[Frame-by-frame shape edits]
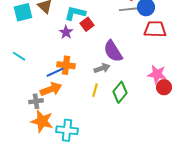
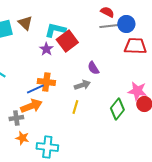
red square: (87, 24) -> (67, 41), size x1.5
purple semicircle: (113, 51) -> (93, 68), size x0.6
green diamond: (120, 92) -> (117, 109), moved
orange star: (42, 121) -> (22, 138), size x0.6

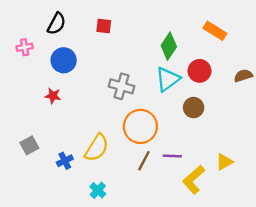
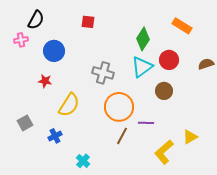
black semicircle: (57, 24) -> (36, 20), moved
yellow semicircle: (97, 148) -> (69, 105), moved
purple line: (172, 156) -> (146, 123), moved

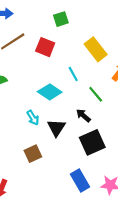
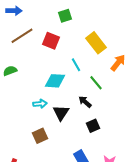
cyan diamond: (50, 92) -> (55, 81), turned -30
cyan arrow: (33, 118) -> (40, 104), turned -64
black square: (92, 142) -> (93, 126), size x0.6

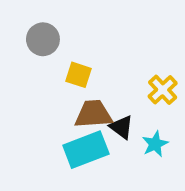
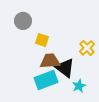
black triangle: (121, 127) -> (65, 68), size x1.5
cyan star: (155, 144) -> (79, 86), moved

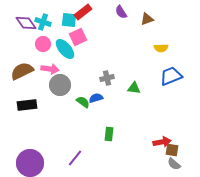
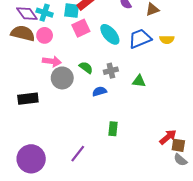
cyan ellipse: (65, 49) -> (110, 34), moved
brown semicircle: (22, 71) -> (23, 33), moved, turned 40
blue trapezoid: (171, 76) -> (140, 39), moved
green semicircle: (83, 102) -> (86, 68), moved
red arrow: (162, 142) -> (168, 137), turned -30

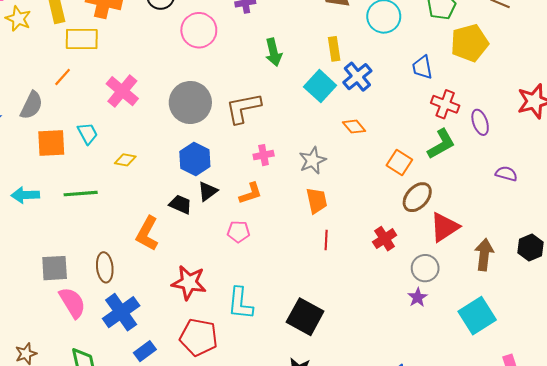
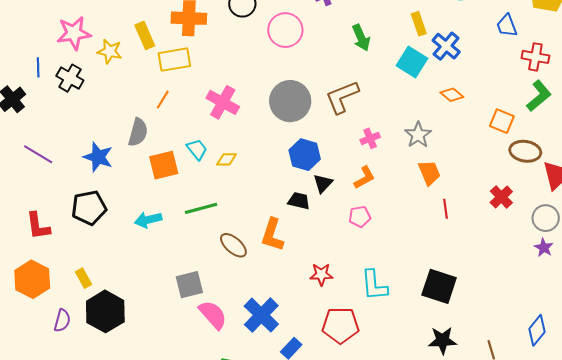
yellow diamond: (125, 160) -> (227, 159), moved
brown ellipse: (417, 197) -> (525, 151), turned 68
brown ellipse: (105, 267) -> (233, 245), moved, turned -32
red star: (189, 283) -> (321, 274), size x0.7

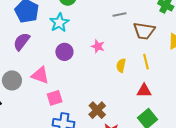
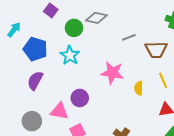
pink star: (98, 46) -> (112, 73), size x1.6
purple circle: (64, 52) -> (80, 98), moved

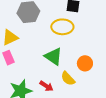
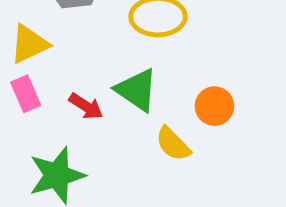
red arrow: (46, 86) -> (86, 106), moved

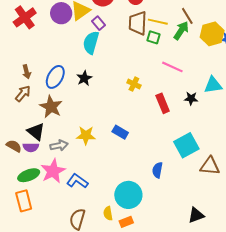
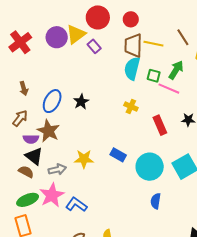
green arrow: (181, 30) -> (176, 70), moved
green square: (154, 37) -> (154, 76), moved
cyan semicircle: (91, 43) -> (132, 68), moved
brown arrow: (27, 72) -> (24, 88), moved
brown semicircle: (14, 146) -> (26, 172), moved
purple semicircle: (31, 147) -> (31, 139), moved
blue semicircle: (157, 170) -> (156, 201), moved
cyan circle: (128, 195) -> (150, 167), moved

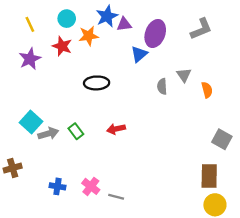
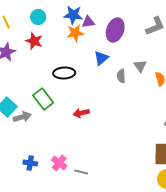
blue star: (107, 16) -> (73, 15), turned 30
orange star: (89, 36) -> (75, 33), moved
blue triangle: (139, 54) -> (101, 58), moved
green rectangle: (76, 131) -> (43, 99), moved, size x1.5

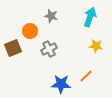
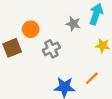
gray star: (51, 16) -> (73, 24), moved

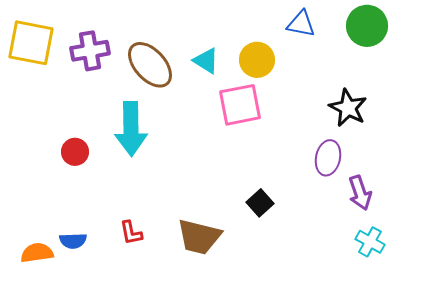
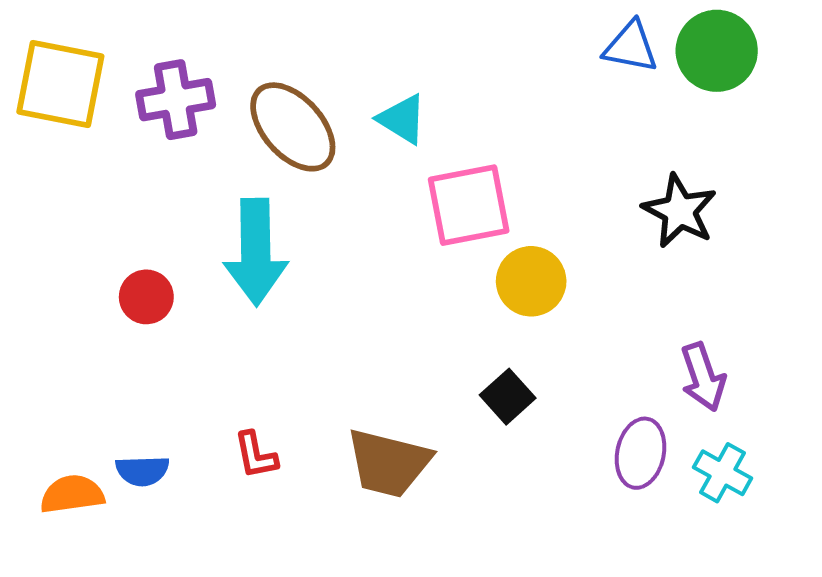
blue triangle: (301, 24) -> (631, 47), moved
yellow circle: (257, 60) -> (531, 281), moved
purple ellipse: (328, 158) -> (641, 453), moved

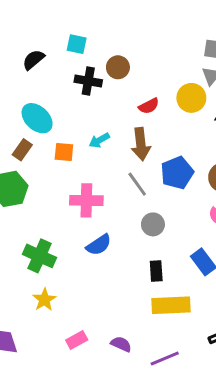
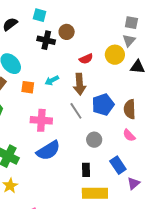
gray circle: (153, 224) -> (94, 140), moved
blue semicircle: (99, 245) -> (48, 151), size x1.4

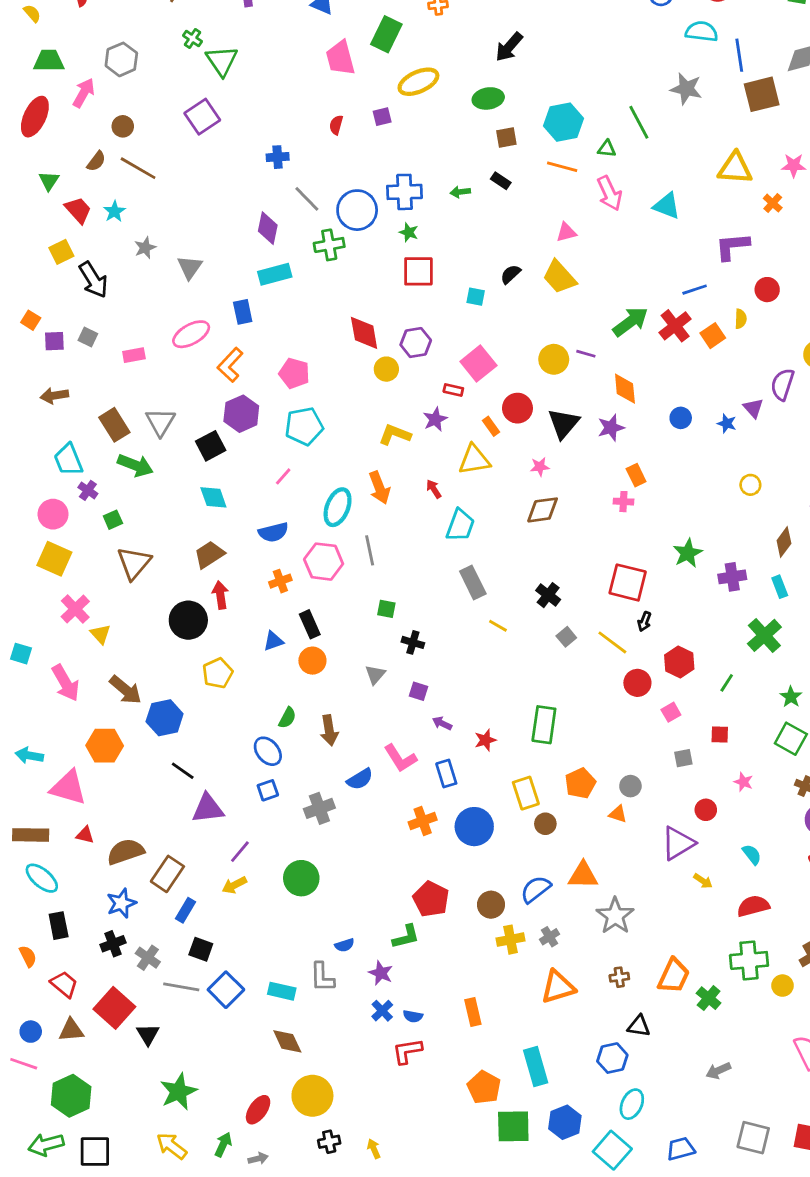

Assigned task
All lines above starting at the one with "purple line: (172, 156) -> (146, 123), moved" and ending at the one with "green semicircle: (83, 102)", inclusive, are to be printed again exactly, with the pictures left out.

Finished task
purple line: (172, 156) -> (146, 123), moved

cyan diamond: (50, 92) -> (55, 81), turned -30
cyan arrow: (33, 118) -> (40, 104), turned -64
black square: (92, 142) -> (93, 126), size x0.6

black triangle: (121, 127) -> (65, 68), size x1.5
cyan star: (155, 144) -> (79, 86), moved

cyan ellipse: (65, 49) -> (110, 34), moved
brown semicircle: (22, 71) -> (23, 33), moved, turned 40
blue trapezoid: (171, 76) -> (140, 39), moved
green semicircle: (83, 102) -> (86, 68), moved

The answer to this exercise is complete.